-- Exercise brief --
Only the lines from the one containing "[394,226] to [433,199]" to the end of the records belong in the copy. Reproduce them word for word and drop the pictures.

++++++++++++++++++++

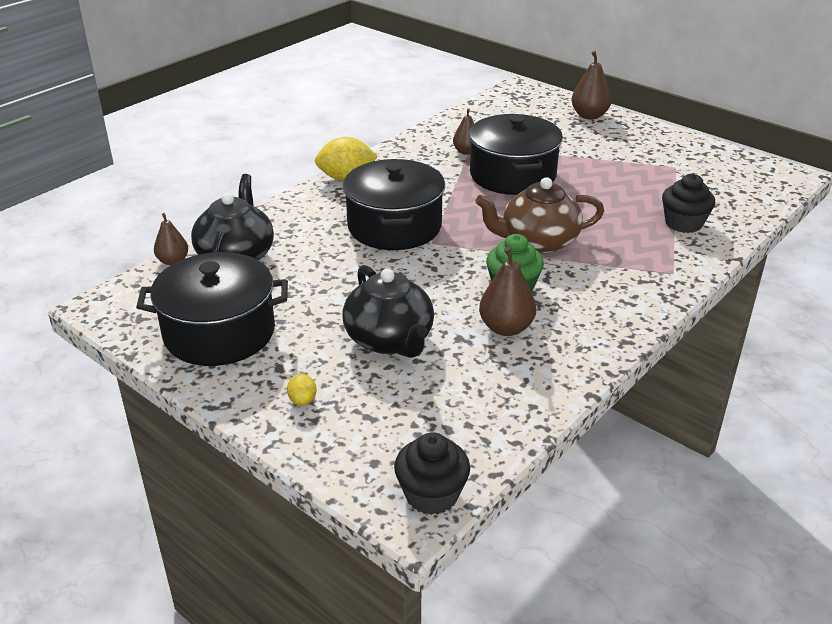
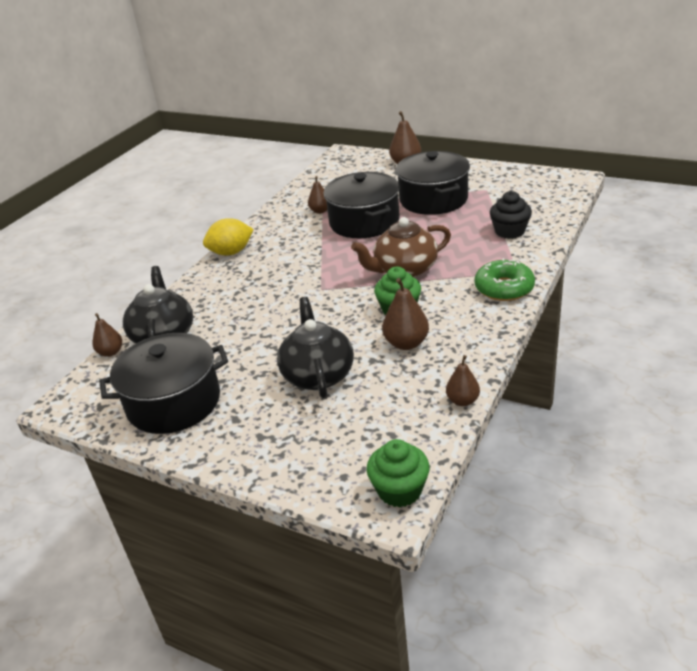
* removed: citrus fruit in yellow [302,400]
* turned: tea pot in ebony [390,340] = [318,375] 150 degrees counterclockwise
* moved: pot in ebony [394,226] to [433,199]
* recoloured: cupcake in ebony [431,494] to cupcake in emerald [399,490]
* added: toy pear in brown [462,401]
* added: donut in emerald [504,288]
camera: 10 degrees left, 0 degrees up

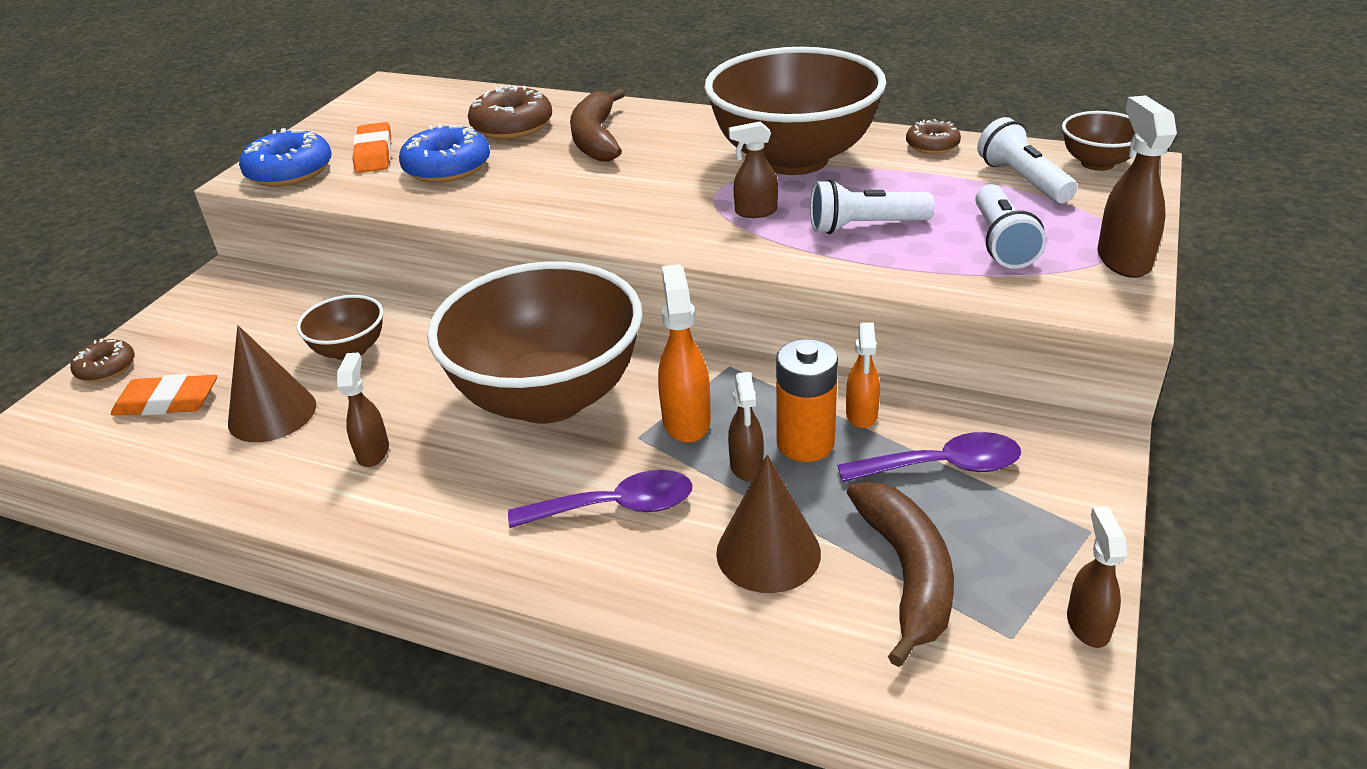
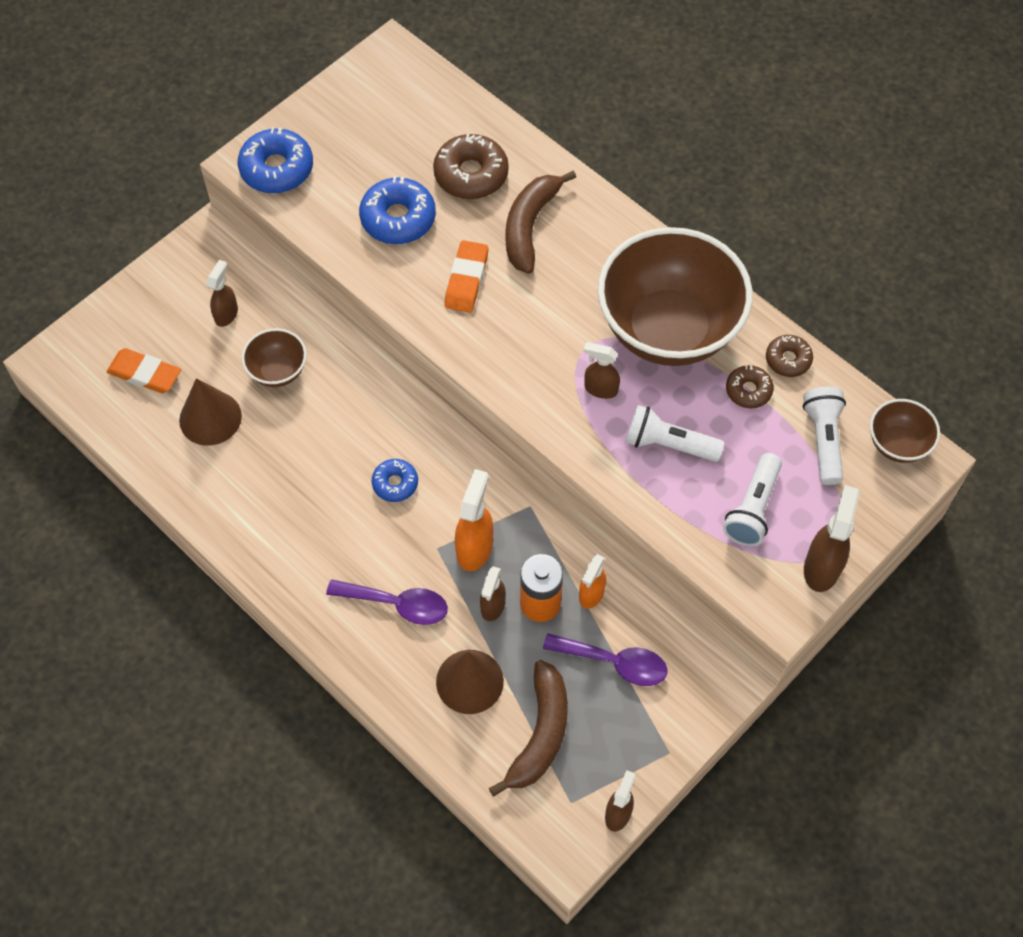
* moved: donut in brown [106,368] to [748,390]
* moved: spray cleaner in brown [373,452] to [226,314]
* moved: gum eraser in orange [374,153] to [466,280]
* replaced: deep dish in brown [549,397] to donut in cobalt [395,483]
camera: 20 degrees right, 25 degrees up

++++++++++++++++++++

-- Finished exercise --
* moved: pot in ebony [394,226] to [433,199]
* recoloured: cupcake in ebony [431,494] to cupcake in emerald [399,490]
* added: toy pear in brown [462,401]
* added: donut in emerald [504,288]
camera: 10 degrees left, 0 degrees up

* moved: donut in brown [106,368] to [748,390]
* moved: spray cleaner in brown [373,452] to [226,314]
* moved: gum eraser in orange [374,153] to [466,280]
* replaced: deep dish in brown [549,397] to donut in cobalt [395,483]
camera: 20 degrees right, 25 degrees up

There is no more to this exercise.